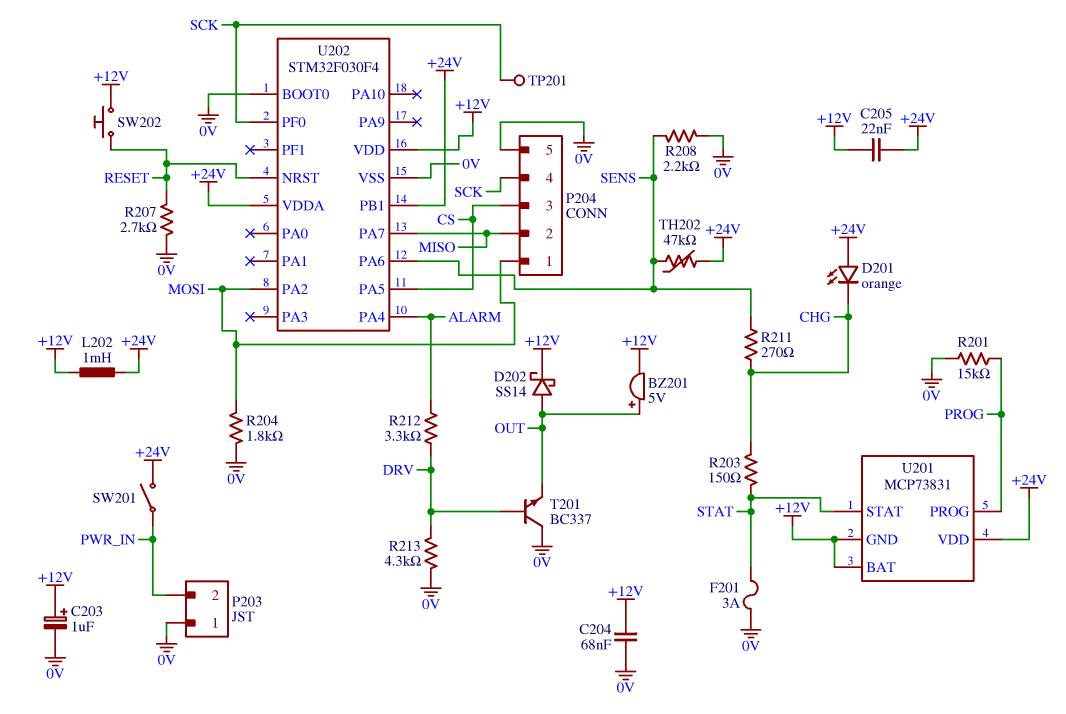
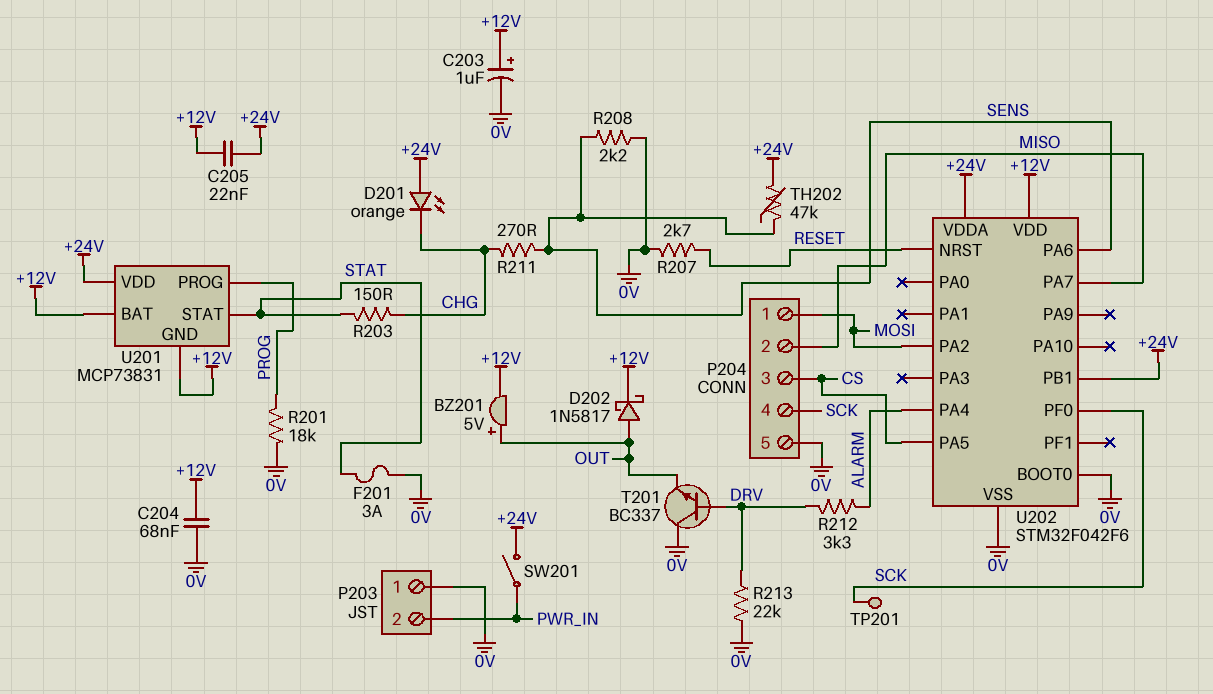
D202: schottky SS14 (A OUT, K +12V) -> schottky 1N5817 (A OUT, K +12V)
L202: 1mH (+12V, +24V) -> none
R201: 15k (0V, PROG) -> 18k (0V, PROG)
R204: 1.8k (0V, MOSI) -> none
R213: 4.3k (0V, DRV) -> 22k (0V, DRV)
SW202: button (+12V, RESET) -> none
U202: STM32F030F4 -> STM32F042F6

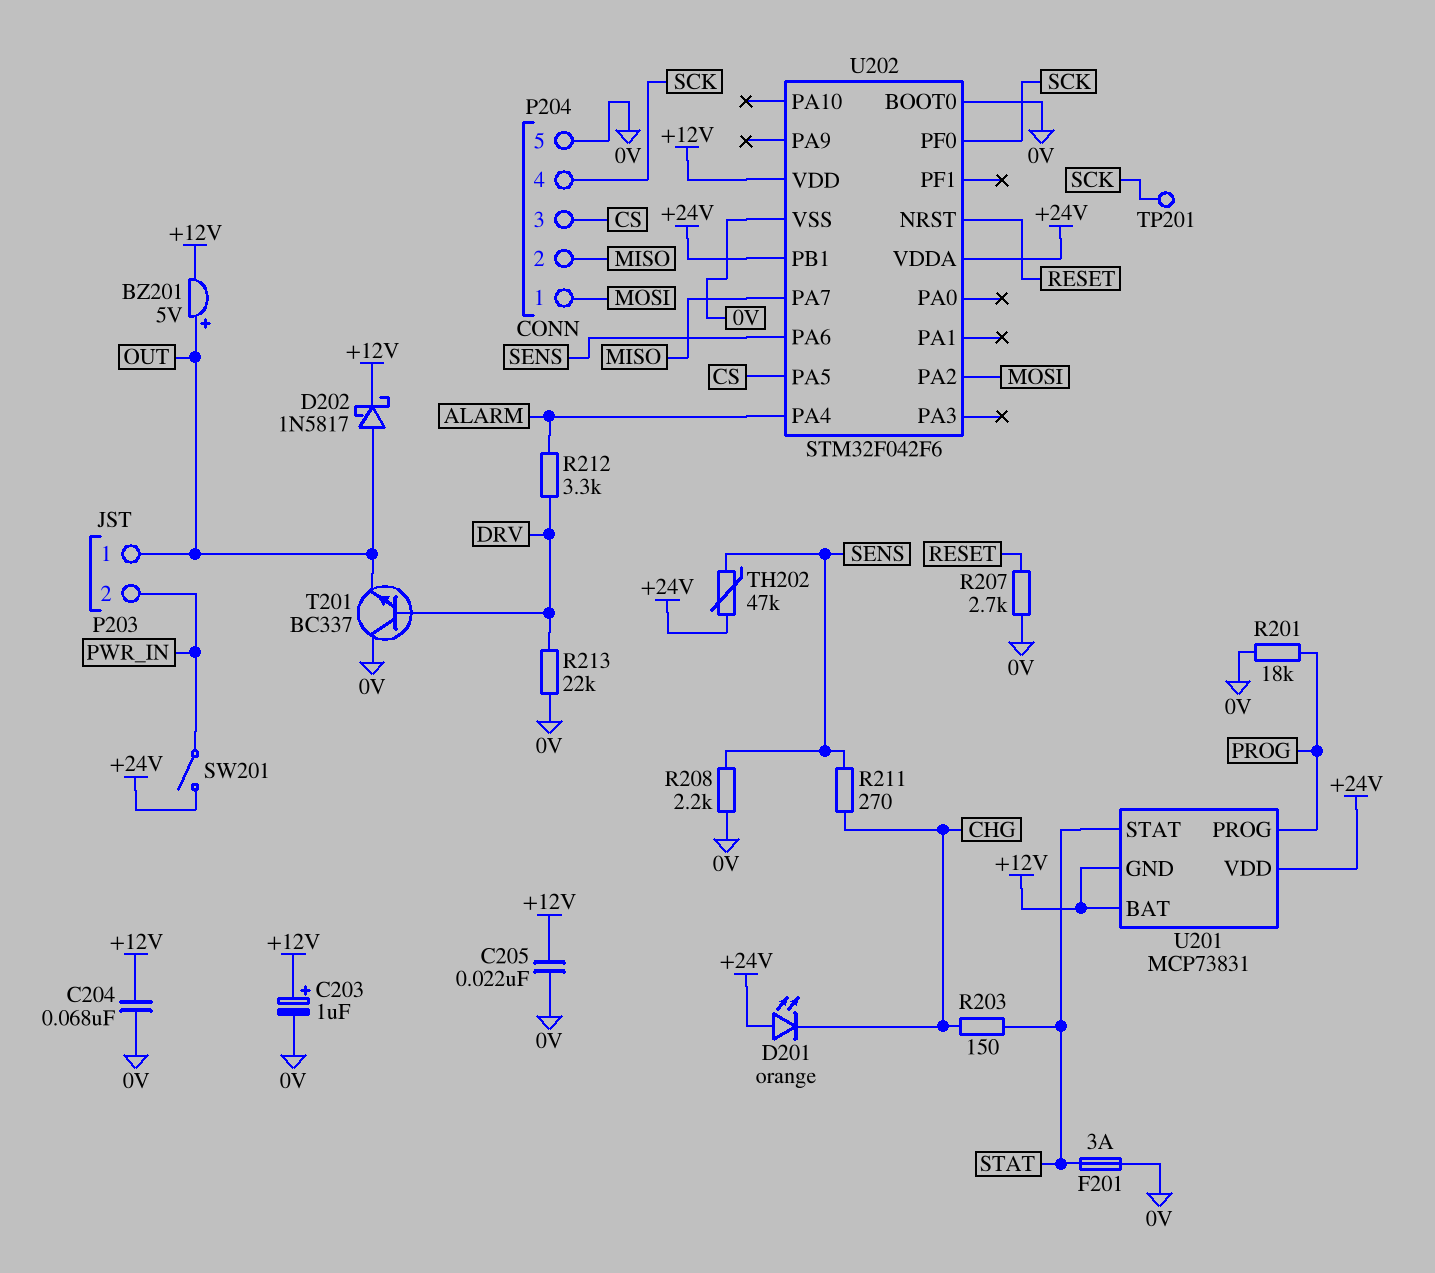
C205: 22nF (+12V, +24V) -> 22nF (+12V, 0V)
P203 pin 1: 0V -> OUT

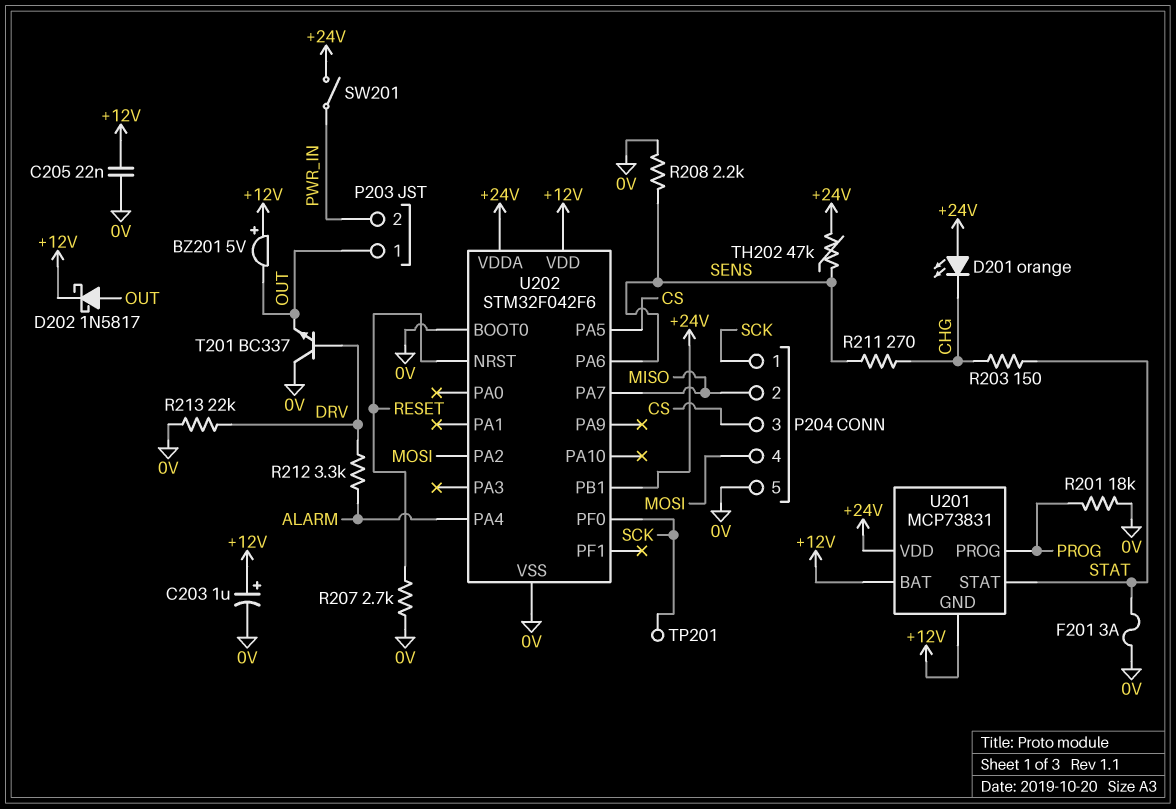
BZ201: buzzer 5V (plus OUT, minus +12V) -> buzzer 5V (plus +12V, minus OUT)
C204: 68nF (+12V, 0V) -> none
P204 pin 1: MOSI -> SCK
P204 pin 4: SCK -> MOSI

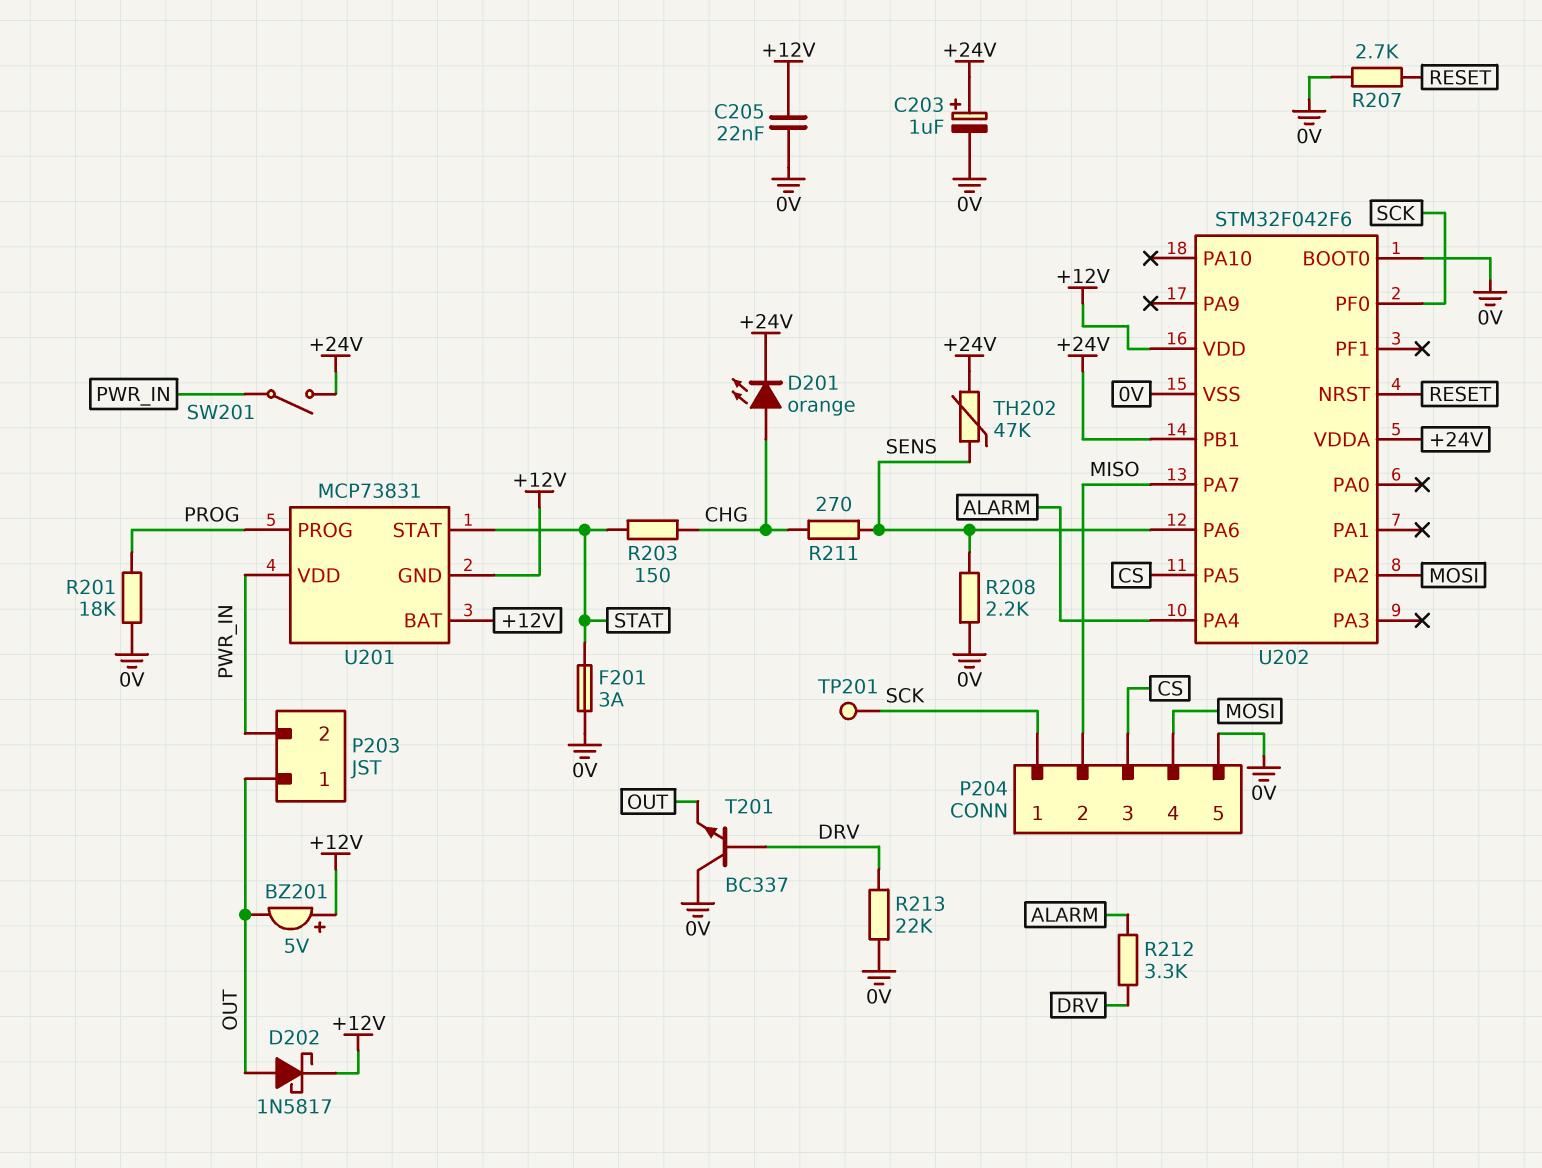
C203: 1uF (plus +12V, minus 0V) -> 1uF (plus +24V, minus 0V)
D201: LED orange (A +24V, K CHG) -> LED orange (A CHG, K +24V)
U201 pin VDD: +24V -> PWR_IN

Task directions » Give again, exactly as written above, each line from the one that has "P203 pin 1: 0V -> OUT" to the one that has "C203: 1uF (plus", both included; omit the pictures.

Completed exercise »
P203 pin 1: 0V -> OUT

BZ201: buzzer 5V (plus OUT, minus +12V) -> buzzer 5V (plus +12V, minus OUT)
C204: 68nF (+12V, 0V) -> none
P204 pin 1: MOSI -> SCK
P204 pin 4: SCK -> MOSI

C203: 1uF (plus +12V, minus 0V) -> 1uF (plus +24V, minus 0V)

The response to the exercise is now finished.